--- PROVIDED DATA Enclosed Below ---

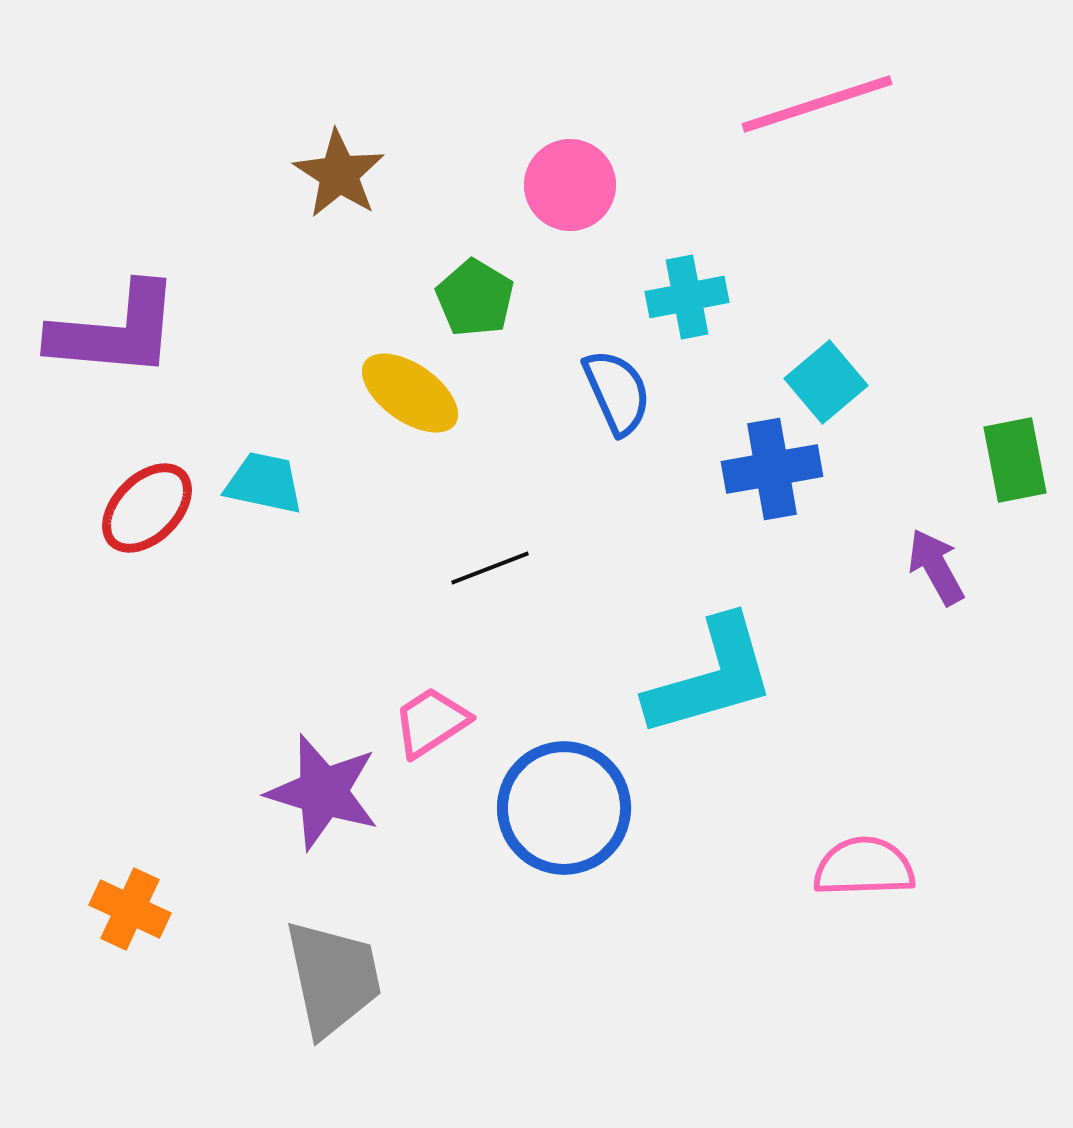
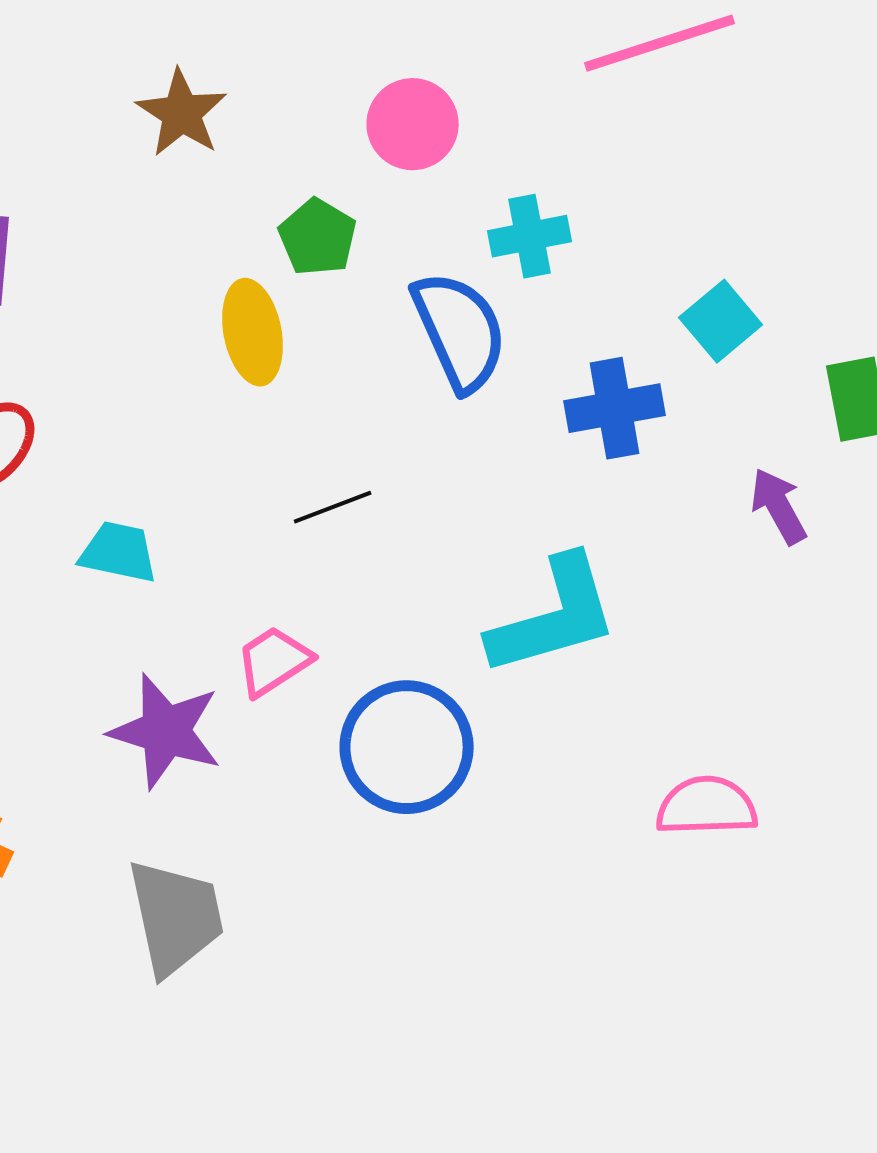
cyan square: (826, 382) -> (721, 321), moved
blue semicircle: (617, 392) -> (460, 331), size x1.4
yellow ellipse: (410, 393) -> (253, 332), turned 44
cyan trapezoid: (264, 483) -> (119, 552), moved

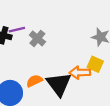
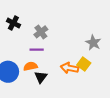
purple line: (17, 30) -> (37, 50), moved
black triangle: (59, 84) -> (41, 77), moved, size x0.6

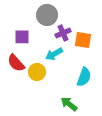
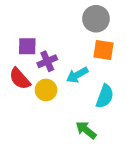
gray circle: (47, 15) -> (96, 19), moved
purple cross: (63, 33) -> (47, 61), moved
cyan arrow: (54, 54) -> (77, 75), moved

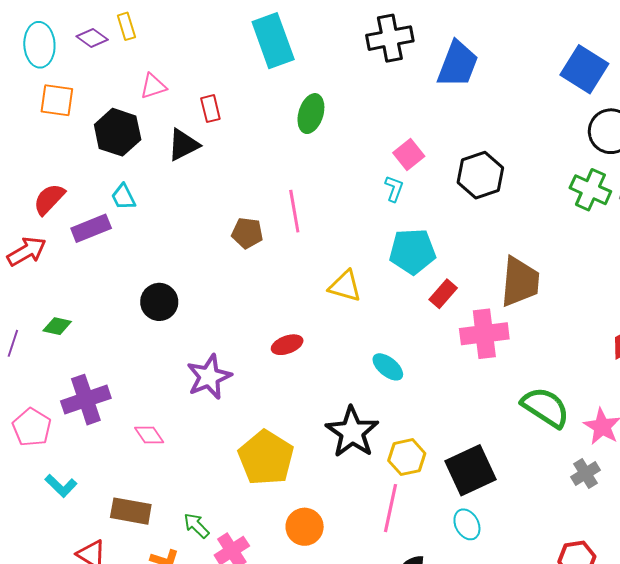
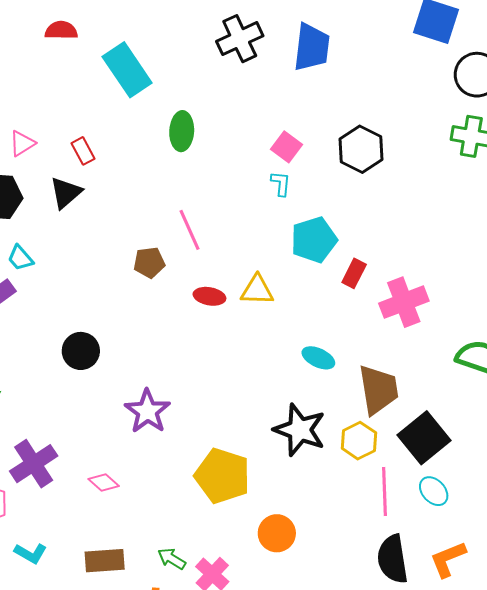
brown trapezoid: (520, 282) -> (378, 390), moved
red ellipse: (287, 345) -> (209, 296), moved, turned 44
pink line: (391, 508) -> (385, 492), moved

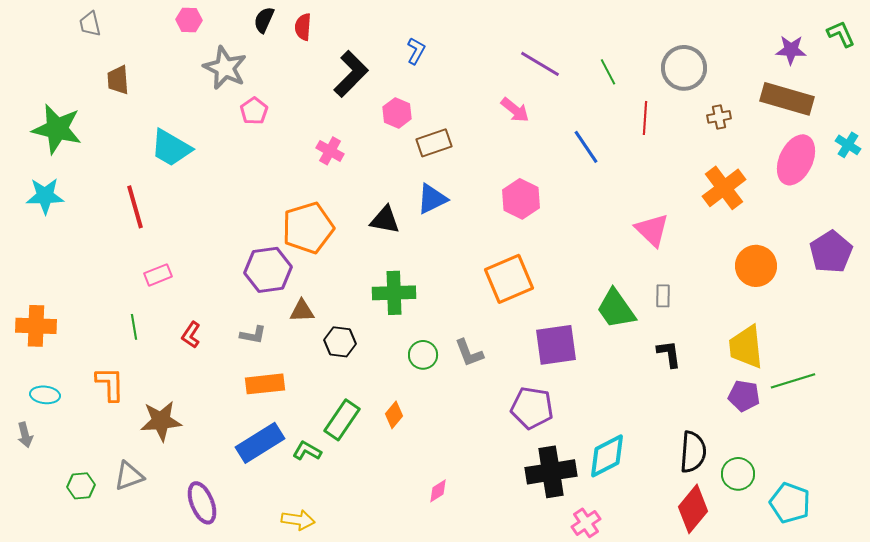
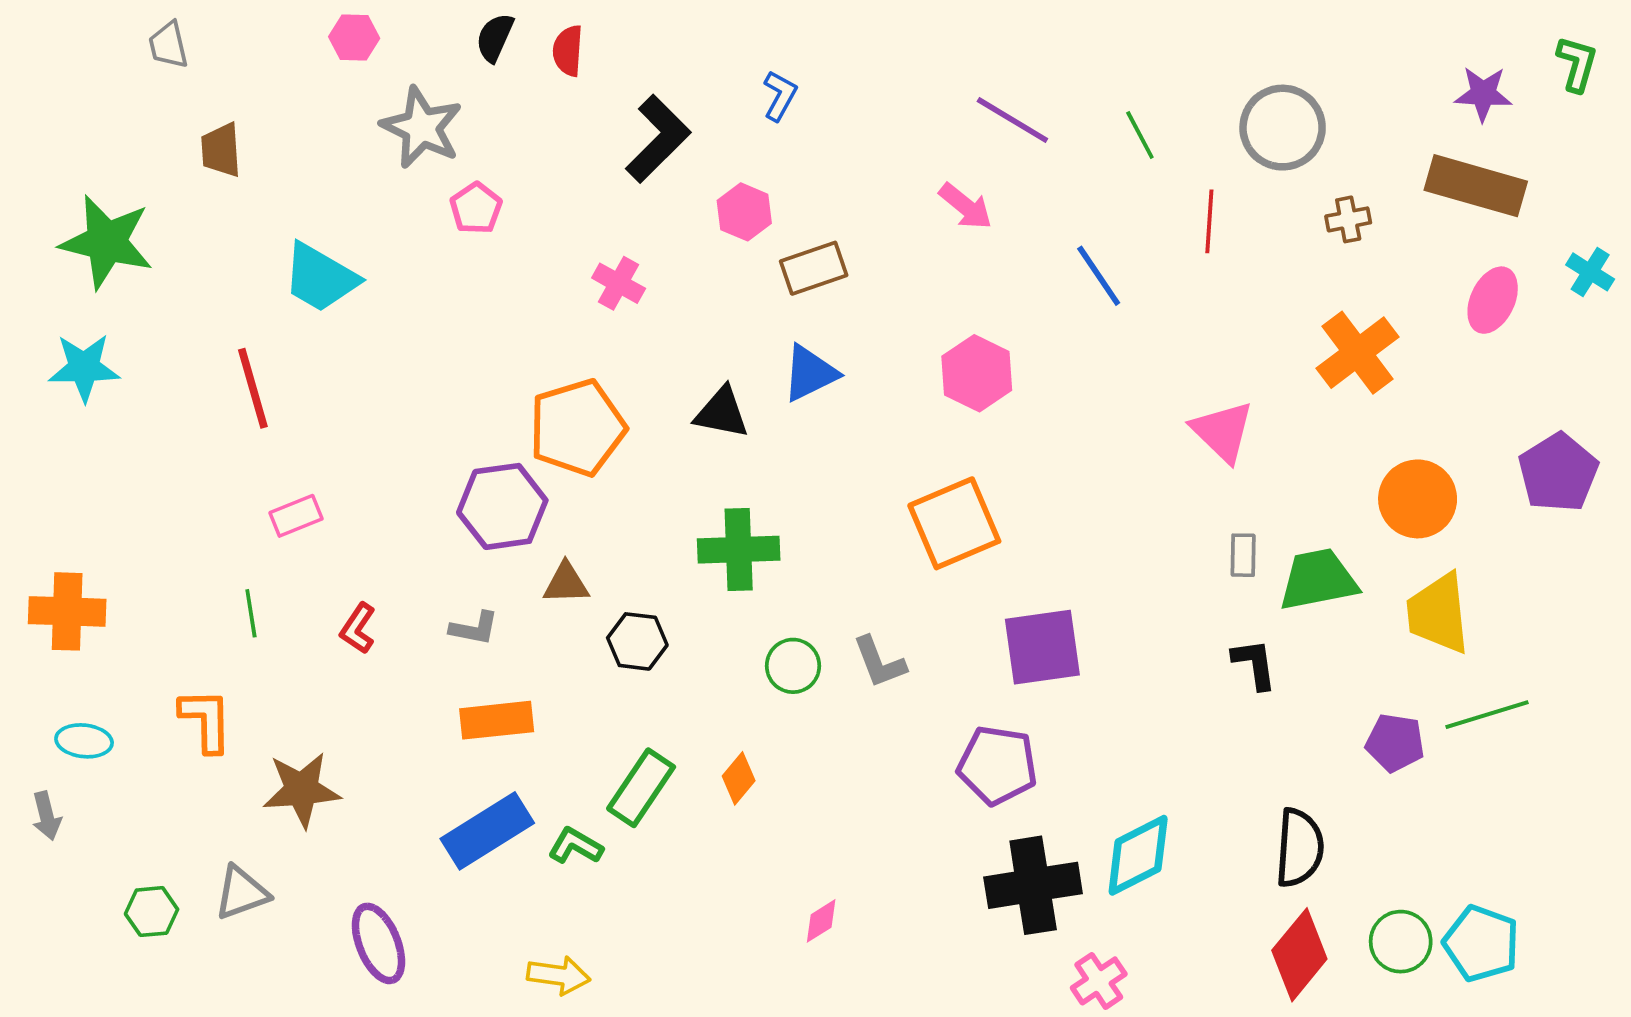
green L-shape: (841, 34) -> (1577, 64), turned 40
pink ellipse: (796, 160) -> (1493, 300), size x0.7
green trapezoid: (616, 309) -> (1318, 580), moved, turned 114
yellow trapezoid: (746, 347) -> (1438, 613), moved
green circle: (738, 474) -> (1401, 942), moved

--- End of Enclosed PROVIDED DATA ---

| TASK DETAILS |
A word-for-word repetition of the data above, without pictures, is the expected answer.

| FINISHED EXERCISE |
cyan square: (826, 382) -> (721, 321), moved
blue semicircle: (617, 392) -> (460, 331), size x1.4
yellow ellipse: (410, 393) -> (253, 332), turned 44
cyan trapezoid: (264, 483) -> (119, 552), moved

purple line: (17, 30) -> (37, 50), moved
black triangle: (59, 84) -> (41, 77), moved, size x0.6

gray circle: (47, 15) -> (96, 19), moved
purple cross: (63, 33) -> (47, 61), moved
cyan arrow: (54, 54) -> (77, 75), moved

brown trapezoid: (520, 282) -> (378, 390), moved
red ellipse: (287, 345) -> (209, 296), moved, turned 44
pink line: (391, 508) -> (385, 492), moved

green L-shape: (841, 34) -> (1577, 64), turned 40
pink ellipse: (796, 160) -> (1493, 300), size x0.7
green trapezoid: (616, 309) -> (1318, 580), moved, turned 114
yellow trapezoid: (746, 347) -> (1438, 613), moved
green circle: (738, 474) -> (1401, 942), moved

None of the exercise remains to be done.